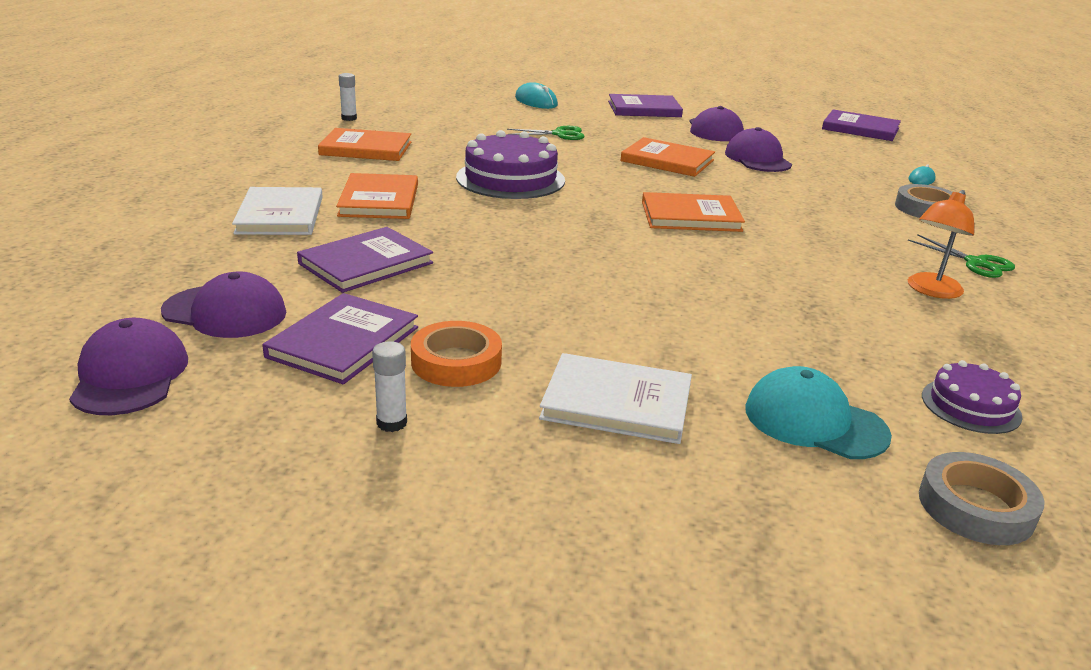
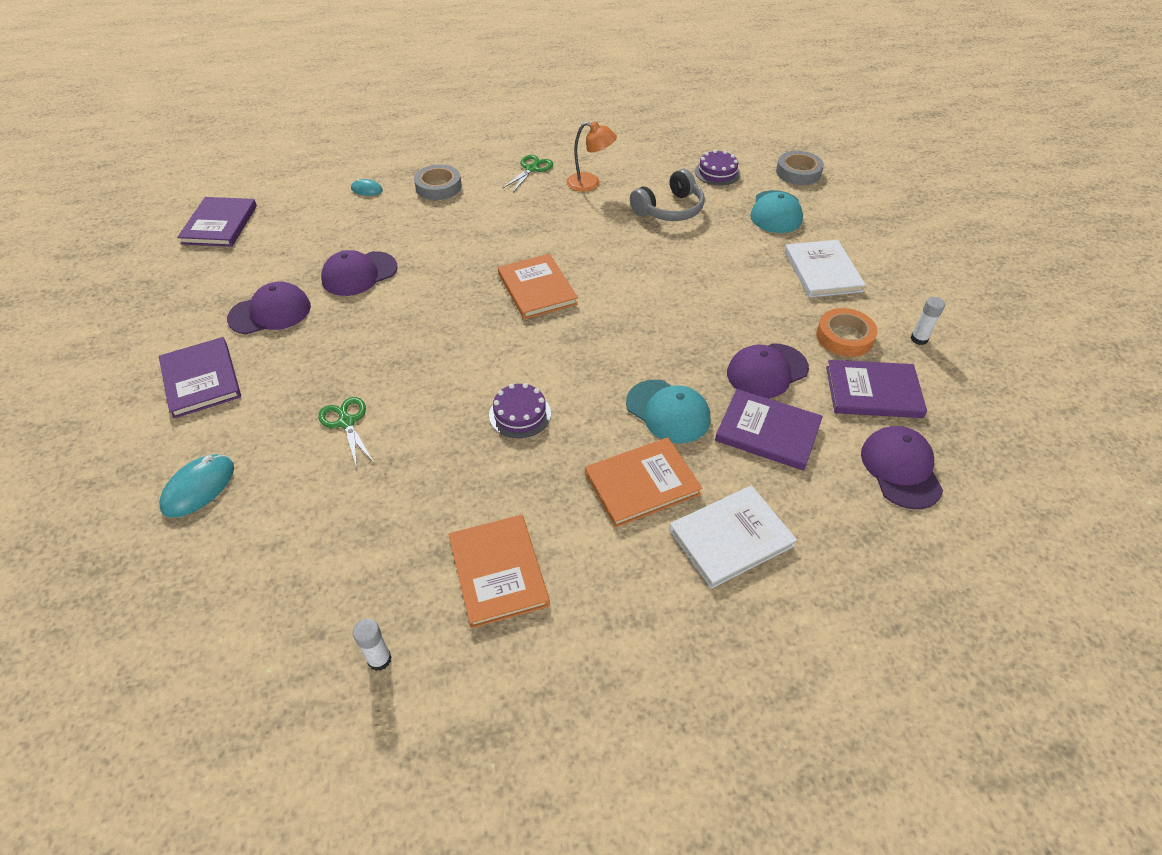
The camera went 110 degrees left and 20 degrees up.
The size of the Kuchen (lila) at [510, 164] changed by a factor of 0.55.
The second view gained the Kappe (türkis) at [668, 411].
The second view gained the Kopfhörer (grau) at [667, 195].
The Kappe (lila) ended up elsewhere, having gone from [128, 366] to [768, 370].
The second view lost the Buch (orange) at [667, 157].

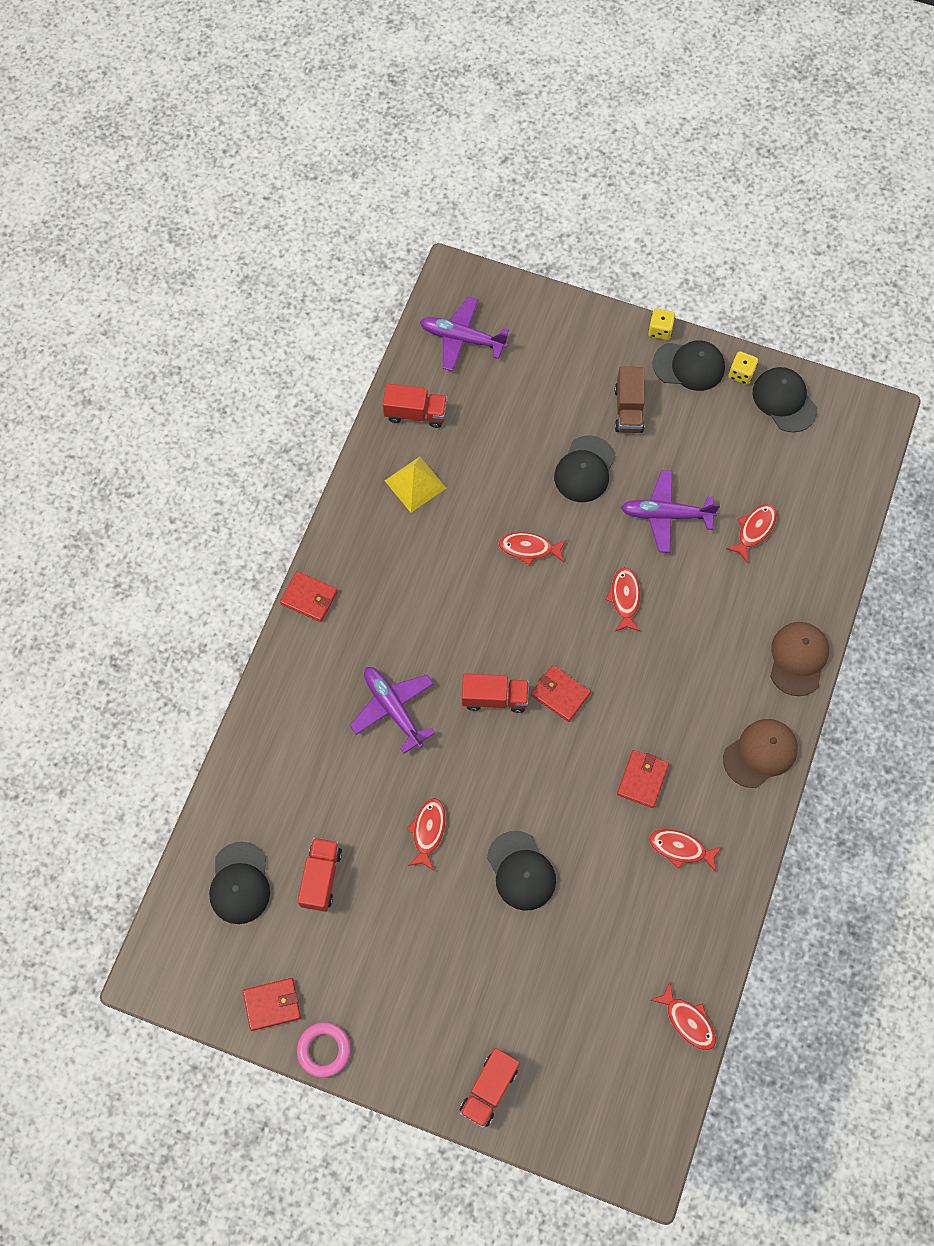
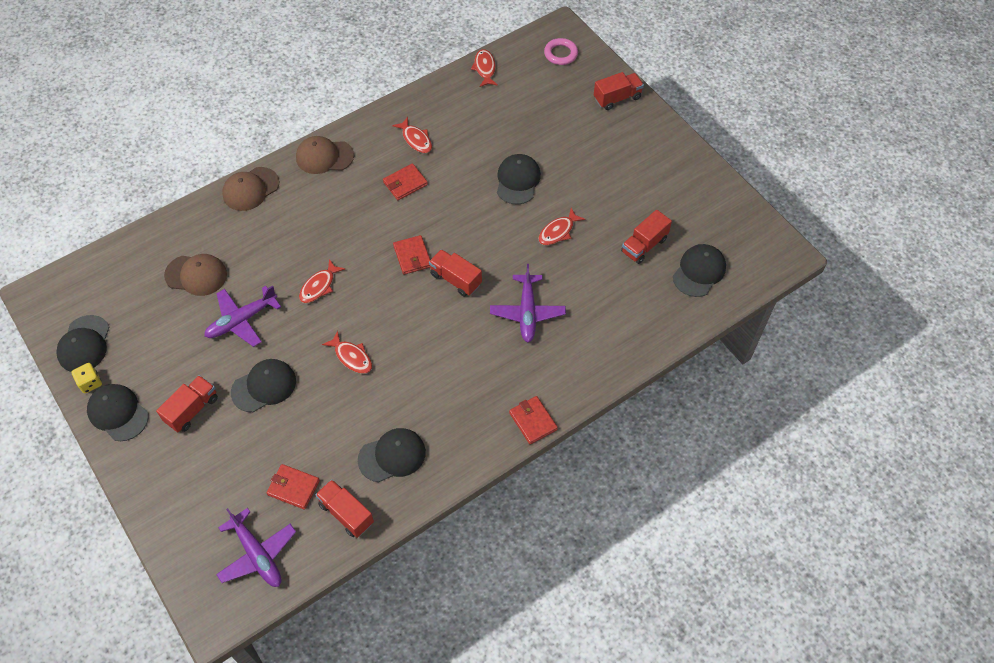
The camera went 145 degrees left and 10 degrees down.
What was the Lastwagen (braun) at [630, 399] turned into the Lastwagen (rot) at [187, 403].
Where the Fisch (rot) stood at [751, 533], the Kappe (braun) came to stand at [195, 275].
The Flugzeug (lila) at [670, 511] ended up facing another way, 105 degrees clockwise from before.
The Geldbörse (rot) ended up elsewhere, having gone from [272, 1004] to [293, 487].
Where the Pyramide (gelb) stood at [415, 485], the Kappe (schwarz) came to stand at [392, 455].
The Ring (rosa) ended up elsewhere, having gone from [323, 1050] to [561, 51].
The second view lost the Spielwürfel (gelb) at [661, 324].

========

▸ **Problem requirements**: Please output the records above exactly, without the pictures.

▸ **Answer section**:
The camera went 110 degrees left and 20 degrees up.
The size of the Kuchen (lila) at [510, 164] changed by a factor of 0.55.
The second view gained the Kappe (türkis) at [668, 411].
The second view gained the Kopfhörer (grau) at [667, 195].
The Kappe (lila) ended up elsewhere, having gone from [128, 366] to [768, 370].
The second view lost the Buch (orange) at [667, 157].

The camera went 145 degrees left and 10 degrees down.
What was the Lastwagen (braun) at [630, 399] turned into the Lastwagen (rot) at [187, 403].
Where the Fisch (rot) stood at [751, 533], the Kappe (braun) came to stand at [195, 275].
The Flugzeug (lila) at [670, 511] ended up facing another way, 105 degrees clockwise from before.
The Geldbörse (rot) ended up elsewhere, having gone from [272, 1004] to [293, 487].
Where the Pyramide (gelb) stood at [415, 485], the Kappe (schwarz) came to stand at [392, 455].
The Ring (rosa) ended up elsewhere, having gone from [323, 1050] to [561, 51].
The second view lost the Spielwürfel (gelb) at [661, 324].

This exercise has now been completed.